• _Data records_:

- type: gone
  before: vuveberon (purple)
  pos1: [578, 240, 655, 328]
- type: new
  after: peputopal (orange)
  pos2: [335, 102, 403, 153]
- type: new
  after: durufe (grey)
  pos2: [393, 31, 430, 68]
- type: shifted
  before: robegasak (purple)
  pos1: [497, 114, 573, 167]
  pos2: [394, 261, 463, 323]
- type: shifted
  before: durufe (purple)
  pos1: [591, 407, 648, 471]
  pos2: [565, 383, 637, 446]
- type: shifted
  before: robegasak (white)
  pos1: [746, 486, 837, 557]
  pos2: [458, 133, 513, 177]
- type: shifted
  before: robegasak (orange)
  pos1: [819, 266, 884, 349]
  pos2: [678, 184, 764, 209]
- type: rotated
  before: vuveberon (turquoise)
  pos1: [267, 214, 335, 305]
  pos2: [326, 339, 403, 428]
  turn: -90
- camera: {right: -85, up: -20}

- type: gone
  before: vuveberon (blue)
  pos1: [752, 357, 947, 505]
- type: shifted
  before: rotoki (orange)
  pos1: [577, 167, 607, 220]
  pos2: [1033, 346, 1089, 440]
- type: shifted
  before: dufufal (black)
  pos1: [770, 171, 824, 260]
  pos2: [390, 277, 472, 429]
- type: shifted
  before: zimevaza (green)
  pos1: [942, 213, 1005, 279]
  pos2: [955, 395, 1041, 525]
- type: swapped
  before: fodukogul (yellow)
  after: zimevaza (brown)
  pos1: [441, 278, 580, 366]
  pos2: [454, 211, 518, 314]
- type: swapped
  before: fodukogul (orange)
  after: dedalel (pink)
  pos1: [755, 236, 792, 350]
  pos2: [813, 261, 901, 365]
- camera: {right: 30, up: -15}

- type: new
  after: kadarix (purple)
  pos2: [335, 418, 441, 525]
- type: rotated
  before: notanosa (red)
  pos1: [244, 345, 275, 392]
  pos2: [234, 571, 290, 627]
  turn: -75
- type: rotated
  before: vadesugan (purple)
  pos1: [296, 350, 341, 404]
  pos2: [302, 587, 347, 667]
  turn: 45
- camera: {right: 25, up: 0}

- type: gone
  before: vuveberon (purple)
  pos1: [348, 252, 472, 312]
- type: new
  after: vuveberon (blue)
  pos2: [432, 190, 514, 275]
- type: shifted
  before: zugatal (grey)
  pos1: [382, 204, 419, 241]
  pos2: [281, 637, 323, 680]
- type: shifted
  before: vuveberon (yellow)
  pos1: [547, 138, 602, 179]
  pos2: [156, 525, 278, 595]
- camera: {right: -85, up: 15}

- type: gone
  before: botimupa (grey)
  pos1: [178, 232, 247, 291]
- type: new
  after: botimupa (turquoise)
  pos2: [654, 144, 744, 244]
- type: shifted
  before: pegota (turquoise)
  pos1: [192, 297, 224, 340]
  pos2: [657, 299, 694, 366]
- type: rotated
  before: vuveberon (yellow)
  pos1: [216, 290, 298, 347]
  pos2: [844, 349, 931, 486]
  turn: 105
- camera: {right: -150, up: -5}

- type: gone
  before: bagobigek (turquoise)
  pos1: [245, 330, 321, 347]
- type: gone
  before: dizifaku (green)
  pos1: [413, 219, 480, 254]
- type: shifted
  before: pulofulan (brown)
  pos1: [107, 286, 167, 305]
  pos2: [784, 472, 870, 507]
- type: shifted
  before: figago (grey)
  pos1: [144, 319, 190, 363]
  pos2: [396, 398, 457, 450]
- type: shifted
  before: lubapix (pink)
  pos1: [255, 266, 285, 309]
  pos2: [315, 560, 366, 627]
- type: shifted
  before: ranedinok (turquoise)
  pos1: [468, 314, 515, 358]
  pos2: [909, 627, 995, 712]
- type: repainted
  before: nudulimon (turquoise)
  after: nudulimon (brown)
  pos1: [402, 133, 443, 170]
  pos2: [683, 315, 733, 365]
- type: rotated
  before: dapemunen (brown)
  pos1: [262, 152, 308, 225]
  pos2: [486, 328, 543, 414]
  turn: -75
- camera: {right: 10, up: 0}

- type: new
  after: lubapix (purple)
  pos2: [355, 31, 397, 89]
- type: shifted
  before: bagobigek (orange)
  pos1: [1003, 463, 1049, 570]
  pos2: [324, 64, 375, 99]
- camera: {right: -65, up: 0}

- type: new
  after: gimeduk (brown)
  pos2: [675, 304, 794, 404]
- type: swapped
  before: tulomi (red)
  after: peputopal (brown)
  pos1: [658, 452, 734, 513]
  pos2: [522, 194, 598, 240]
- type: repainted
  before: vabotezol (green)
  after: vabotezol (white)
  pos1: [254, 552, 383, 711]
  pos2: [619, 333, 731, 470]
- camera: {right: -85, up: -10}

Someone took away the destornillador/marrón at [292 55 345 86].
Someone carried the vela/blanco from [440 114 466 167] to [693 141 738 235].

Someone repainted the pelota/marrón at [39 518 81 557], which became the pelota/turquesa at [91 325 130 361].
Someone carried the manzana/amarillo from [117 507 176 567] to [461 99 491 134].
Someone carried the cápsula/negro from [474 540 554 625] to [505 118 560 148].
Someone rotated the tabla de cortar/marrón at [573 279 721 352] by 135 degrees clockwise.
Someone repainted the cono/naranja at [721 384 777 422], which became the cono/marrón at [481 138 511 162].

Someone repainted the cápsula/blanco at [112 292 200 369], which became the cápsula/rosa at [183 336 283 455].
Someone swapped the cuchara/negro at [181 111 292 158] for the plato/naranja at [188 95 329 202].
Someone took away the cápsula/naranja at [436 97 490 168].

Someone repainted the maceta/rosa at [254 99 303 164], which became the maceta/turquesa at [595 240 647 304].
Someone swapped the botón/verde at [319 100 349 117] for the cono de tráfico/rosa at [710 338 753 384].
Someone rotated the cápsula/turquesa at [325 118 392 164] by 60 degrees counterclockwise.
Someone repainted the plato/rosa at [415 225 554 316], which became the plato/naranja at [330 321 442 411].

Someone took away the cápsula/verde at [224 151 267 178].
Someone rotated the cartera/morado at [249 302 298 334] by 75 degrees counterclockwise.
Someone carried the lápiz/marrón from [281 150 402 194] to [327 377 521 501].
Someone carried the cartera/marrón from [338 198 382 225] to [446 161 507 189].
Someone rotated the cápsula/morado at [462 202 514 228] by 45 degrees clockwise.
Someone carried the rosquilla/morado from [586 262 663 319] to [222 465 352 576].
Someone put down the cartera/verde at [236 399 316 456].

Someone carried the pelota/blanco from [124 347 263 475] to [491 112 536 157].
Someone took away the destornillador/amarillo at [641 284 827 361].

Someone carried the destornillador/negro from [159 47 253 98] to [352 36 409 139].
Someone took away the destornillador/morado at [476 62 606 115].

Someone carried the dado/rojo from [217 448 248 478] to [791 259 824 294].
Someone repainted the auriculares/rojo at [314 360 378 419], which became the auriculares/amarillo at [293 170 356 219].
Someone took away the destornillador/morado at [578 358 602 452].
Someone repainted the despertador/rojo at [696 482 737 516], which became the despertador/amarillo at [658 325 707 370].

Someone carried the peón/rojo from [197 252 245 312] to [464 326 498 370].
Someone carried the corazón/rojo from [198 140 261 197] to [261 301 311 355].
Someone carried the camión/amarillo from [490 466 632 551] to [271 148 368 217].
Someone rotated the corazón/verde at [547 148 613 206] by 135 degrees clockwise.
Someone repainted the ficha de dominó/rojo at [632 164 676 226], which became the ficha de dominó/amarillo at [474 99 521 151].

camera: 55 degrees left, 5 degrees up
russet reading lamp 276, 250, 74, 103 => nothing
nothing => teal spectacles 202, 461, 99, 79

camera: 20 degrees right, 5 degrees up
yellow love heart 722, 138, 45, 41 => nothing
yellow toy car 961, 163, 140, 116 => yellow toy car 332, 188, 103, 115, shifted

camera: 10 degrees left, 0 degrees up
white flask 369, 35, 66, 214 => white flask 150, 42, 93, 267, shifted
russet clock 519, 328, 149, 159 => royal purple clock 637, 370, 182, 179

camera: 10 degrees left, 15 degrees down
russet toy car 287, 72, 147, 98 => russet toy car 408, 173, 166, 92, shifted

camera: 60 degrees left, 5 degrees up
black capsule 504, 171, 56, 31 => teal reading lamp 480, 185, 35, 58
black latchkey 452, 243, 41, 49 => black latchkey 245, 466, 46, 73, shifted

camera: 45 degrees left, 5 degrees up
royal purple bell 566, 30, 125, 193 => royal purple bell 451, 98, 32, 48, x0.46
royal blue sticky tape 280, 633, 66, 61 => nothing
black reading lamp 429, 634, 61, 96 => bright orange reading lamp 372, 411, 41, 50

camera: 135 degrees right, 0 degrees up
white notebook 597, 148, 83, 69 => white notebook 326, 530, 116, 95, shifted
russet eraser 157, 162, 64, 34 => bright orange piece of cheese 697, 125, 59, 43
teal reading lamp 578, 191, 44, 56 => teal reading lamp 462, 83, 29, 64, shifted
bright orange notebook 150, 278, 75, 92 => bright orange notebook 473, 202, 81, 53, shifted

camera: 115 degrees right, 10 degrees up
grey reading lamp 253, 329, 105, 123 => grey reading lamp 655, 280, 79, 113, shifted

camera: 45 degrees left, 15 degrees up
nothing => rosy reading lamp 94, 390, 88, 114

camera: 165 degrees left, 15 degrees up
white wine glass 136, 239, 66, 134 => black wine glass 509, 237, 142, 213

• _Exercise_: Where the string "robegasak" shows up in the listing above, copy the line that holds it.

• _Response for this exercise_:
  before: robegasak (purple)
  before: robegasak (white)
  before: robegasak (orange)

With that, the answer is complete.